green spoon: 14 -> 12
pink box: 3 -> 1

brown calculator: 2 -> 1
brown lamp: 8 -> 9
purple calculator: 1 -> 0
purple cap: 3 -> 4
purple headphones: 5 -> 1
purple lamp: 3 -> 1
※ ※ ※
WHAT TO WORK ON
Copy each line of the listing that contains the string "calculator".

ANSWER SPACE
brown calculator: 2 -> 1
purple calculator: 1 -> 0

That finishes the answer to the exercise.